- WHAT YOU WILL DO -
Look through the entries below and return all lines including the word "appeared".

- AVAILABLE DATA -
──────────
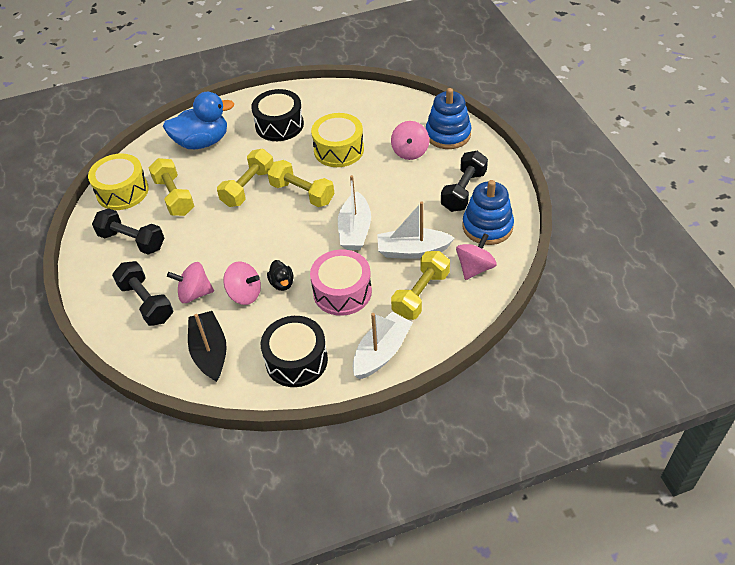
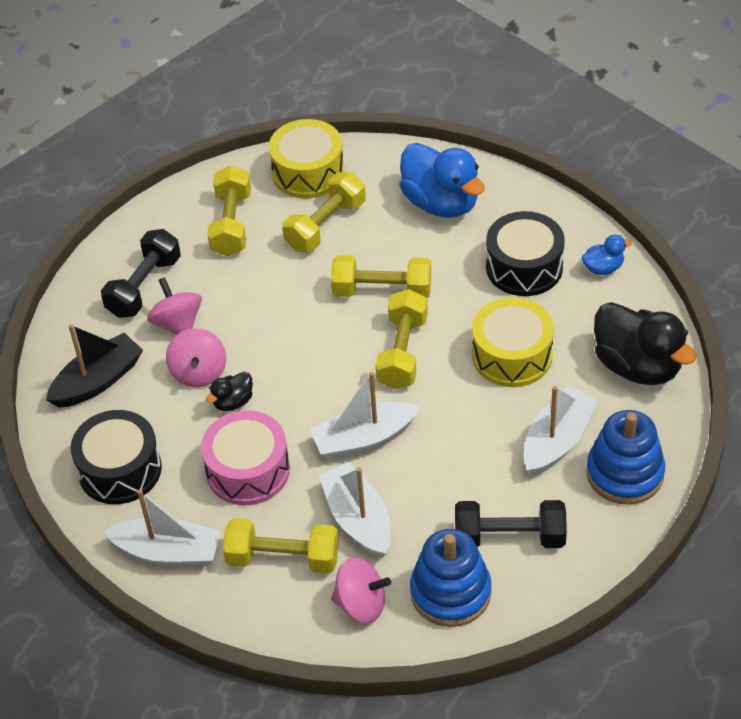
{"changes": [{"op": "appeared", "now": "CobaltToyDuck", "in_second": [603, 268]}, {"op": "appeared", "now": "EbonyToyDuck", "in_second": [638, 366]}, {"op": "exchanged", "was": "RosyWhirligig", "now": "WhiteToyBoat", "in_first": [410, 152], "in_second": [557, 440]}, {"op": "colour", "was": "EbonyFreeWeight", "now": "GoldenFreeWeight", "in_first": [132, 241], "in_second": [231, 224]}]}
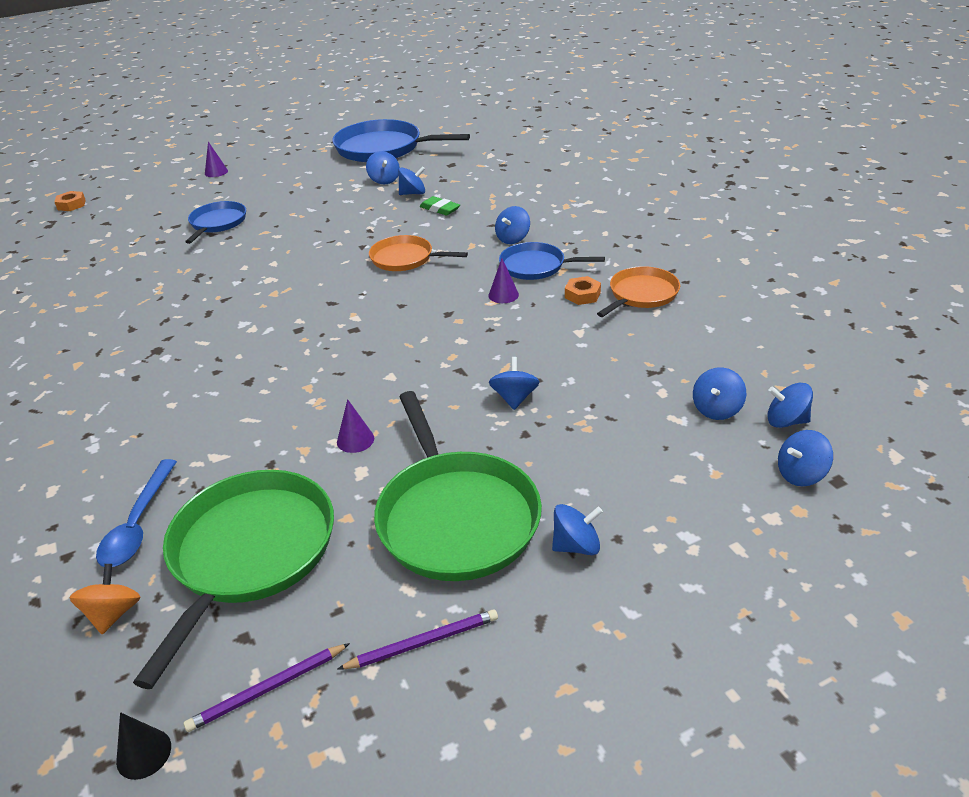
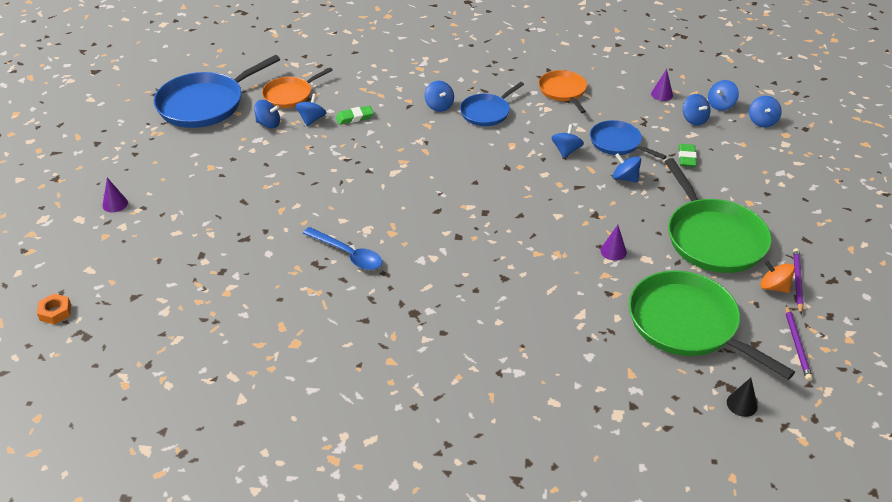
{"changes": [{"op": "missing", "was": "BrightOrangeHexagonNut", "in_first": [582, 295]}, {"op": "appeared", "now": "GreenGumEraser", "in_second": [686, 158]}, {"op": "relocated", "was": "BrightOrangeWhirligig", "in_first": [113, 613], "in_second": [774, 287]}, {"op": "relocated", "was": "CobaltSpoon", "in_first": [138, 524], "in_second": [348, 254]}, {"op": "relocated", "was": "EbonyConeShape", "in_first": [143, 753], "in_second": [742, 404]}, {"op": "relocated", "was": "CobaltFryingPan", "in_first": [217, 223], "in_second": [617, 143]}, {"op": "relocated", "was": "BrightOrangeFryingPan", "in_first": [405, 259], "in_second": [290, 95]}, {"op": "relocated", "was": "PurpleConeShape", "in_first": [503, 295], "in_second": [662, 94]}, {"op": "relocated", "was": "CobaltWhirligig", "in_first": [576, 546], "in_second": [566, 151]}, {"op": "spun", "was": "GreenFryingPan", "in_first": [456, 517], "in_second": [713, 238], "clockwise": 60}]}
──────────
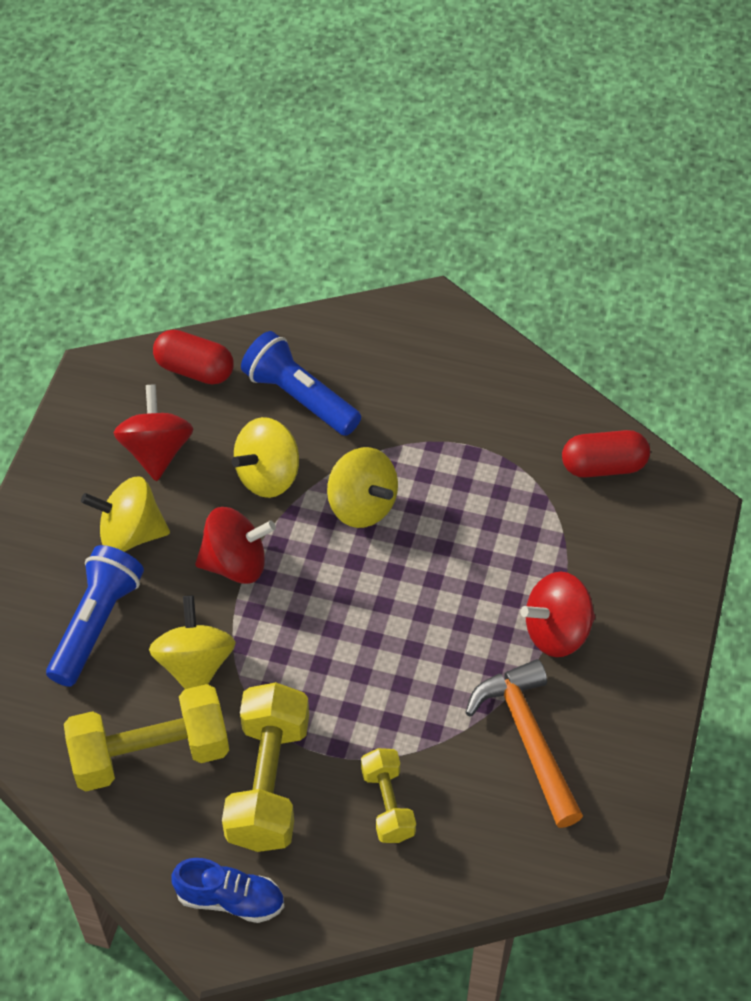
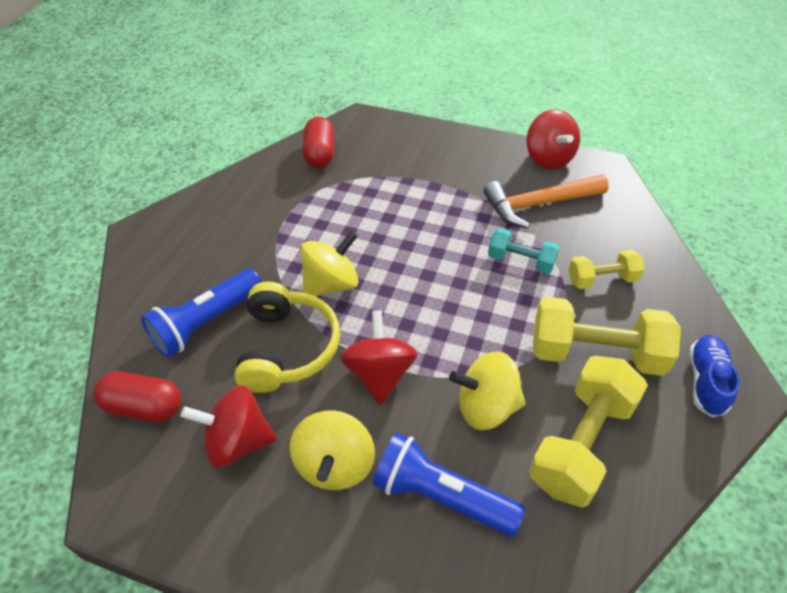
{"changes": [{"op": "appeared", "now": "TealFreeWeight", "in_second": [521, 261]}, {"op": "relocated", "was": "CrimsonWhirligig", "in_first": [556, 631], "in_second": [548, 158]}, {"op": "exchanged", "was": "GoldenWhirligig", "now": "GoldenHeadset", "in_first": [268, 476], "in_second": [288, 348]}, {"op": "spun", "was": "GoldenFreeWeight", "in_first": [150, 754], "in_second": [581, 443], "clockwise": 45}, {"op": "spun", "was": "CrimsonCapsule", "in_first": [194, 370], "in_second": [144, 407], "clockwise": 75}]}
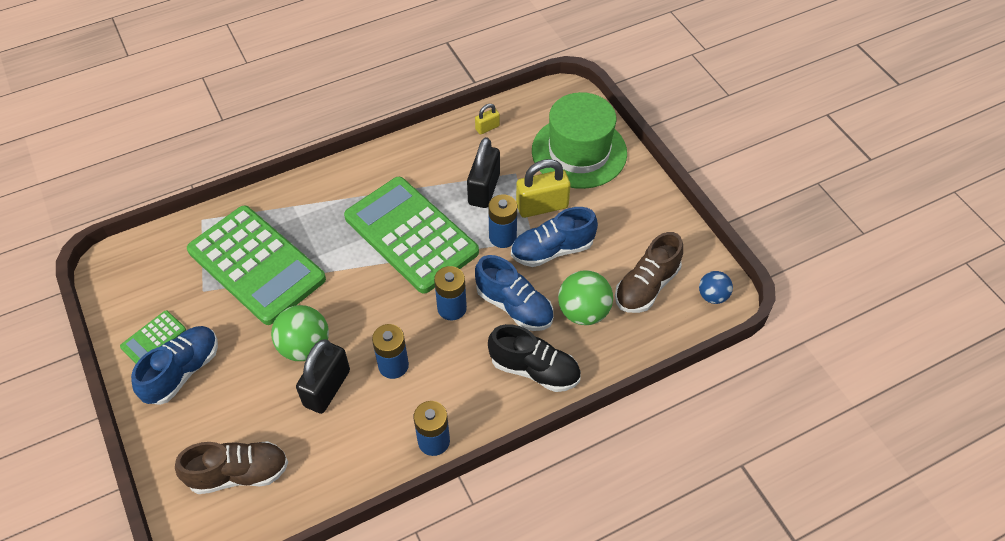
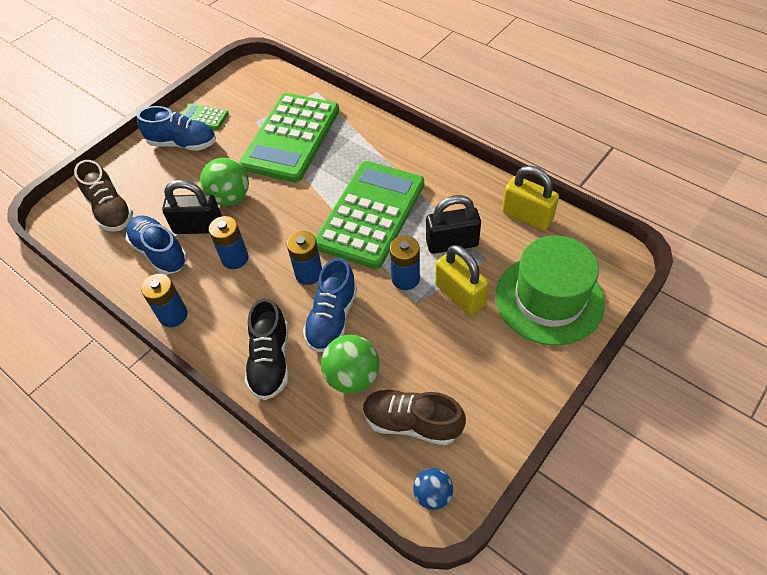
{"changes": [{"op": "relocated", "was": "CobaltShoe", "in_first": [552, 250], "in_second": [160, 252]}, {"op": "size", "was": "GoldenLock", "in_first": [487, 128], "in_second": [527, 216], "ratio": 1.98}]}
──────────
- EXERCISE RESULT -
{"changes": [{"op": "appeared", "now": "CobaltToyDuck", "in_second": [603, 268]}, {"op": "appeared", "now": "EbonyToyDuck", "in_second": [638, 366]}, {"op": "exchanged", "was": "RosyWhirligig", "now": "WhiteToyBoat", "in_first": [410, 152], "in_second": [557, 440]}, {"op": "colour", "was": "EbonyFreeWeight", "now": "GoldenFreeWeight", "in_first": [132, 241], "in_second": [231, 224]}]}
{"changes": [{"op": "missing", "was": "BrightOrangeHexagonNut", "in_first": [582, 295]}, {"op": "appeared", "now": "GreenGumEraser", "in_second": [686, 158]}, {"op": "relocated", "was": "BrightOrangeWhirligig", "in_first": [113, 613], "in_second": [774, 287]}, {"op": "relocated", "was": "CobaltSpoon", "in_first": [138, 524], "in_second": [348, 254]}, {"op": "relocated", "was": "EbonyConeShape", "in_first": [143, 753], "in_second": [742, 404]}, {"op": "relocated", "was": "CobaltFryingPan", "in_first": [217, 223], "in_second": [617, 143]}, {"op": "relocated", "was": "BrightOrangeFryingPan", "in_first": [405, 259], "in_second": [290, 95]}, {"op": "relocated", "was": "PurpleConeShape", "in_first": [503, 295], "in_second": [662, 94]}, {"op": "relocated", "was": "CobaltWhirligig", "in_first": [576, 546], "in_second": [566, 151]}, {"op": "spun", "was": "GreenFryingPan", "in_first": [456, 517], "in_second": [713, 238], "clockwise": 60}]}
{"changes": [{"op": "appeared", "now": "TealFreeWeight", "in_second": [521, 261]}, {"op": "relocated", "was": "CrimsonWhirligig", "in_first": [556, 631], "in_second": [548, 158]}, {"op": "exchanged", "was": "GoldenWhirligig", "now": "GoldenHeadset", "in_first": [268, 476], "in_second": [288, 348]}, {"op": "spun", "was": "GoldenFreeWeight", "in_first": [150, 754], "in_second": [581, 443], "clockwise": 45}, {"op": "spun", "was": "CrimsonCapsule", "in_first": [194, 370], "in_second": [144, 407], "clockwise": 75}]}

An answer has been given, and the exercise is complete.